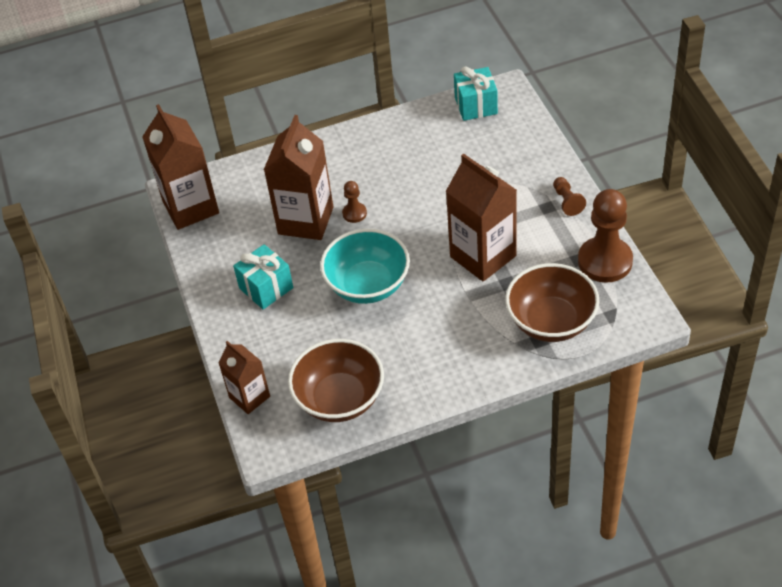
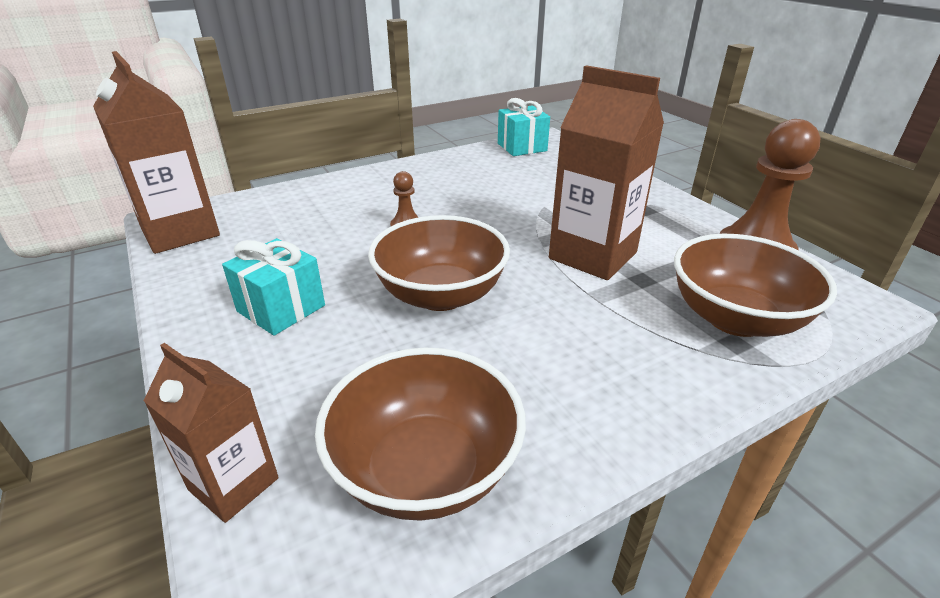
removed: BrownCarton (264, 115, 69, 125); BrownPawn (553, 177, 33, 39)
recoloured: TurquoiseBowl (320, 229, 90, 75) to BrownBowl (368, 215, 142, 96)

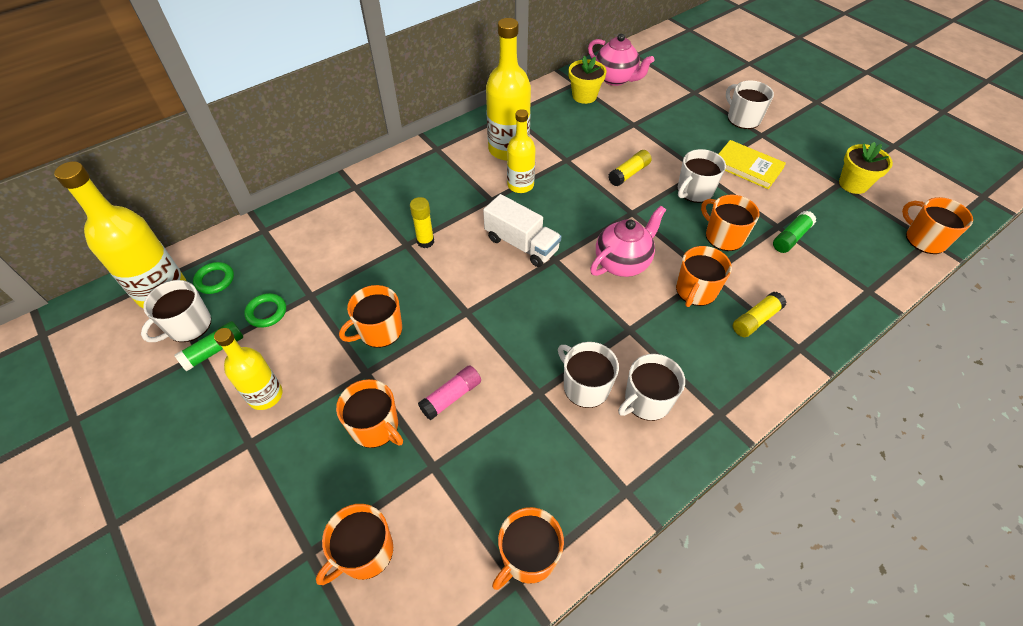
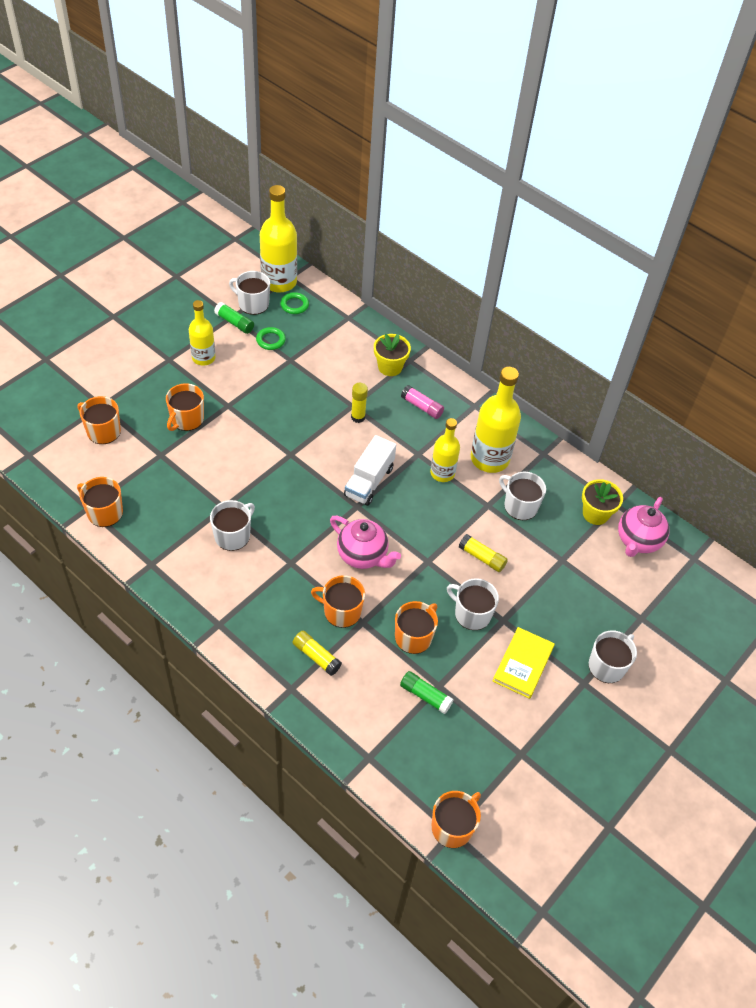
removed: OrangeMug (339, 285, 63, 63)
moved: PinkGlueStick (418, 365, 63, 55) to (401, 385, 43, 34); WhiteMug (618, 354, 67, 67) to (499, 472, 47, 48); YellowFlowerPot (839, 142, 54, 52) to (374, 334, 37, 42)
====================
- _TRY IT_: Write out the material above once more, exactly as it reads, with no pictures.

- _TASK OUTPUT_:
removed: BrownCarton (264, 115, 69, 125); BrownPawn (553, 177, 33, 39)
recoloured: TurquoiseBowl (320, 229, 90, 75) to BrownBowl (368, 215, 142, 96)

removed: OrangeMug (339, 285, 63, 63)
moved: PinkGlueStick (418, 365, 63, 55) to (401, 385, 43, 34); WhiteMug (618, 354, 67, 67) to (499, 472, 47, 48); YellowFlowerPot (839, 142, 54, 52) to (374, 334, 37, 42)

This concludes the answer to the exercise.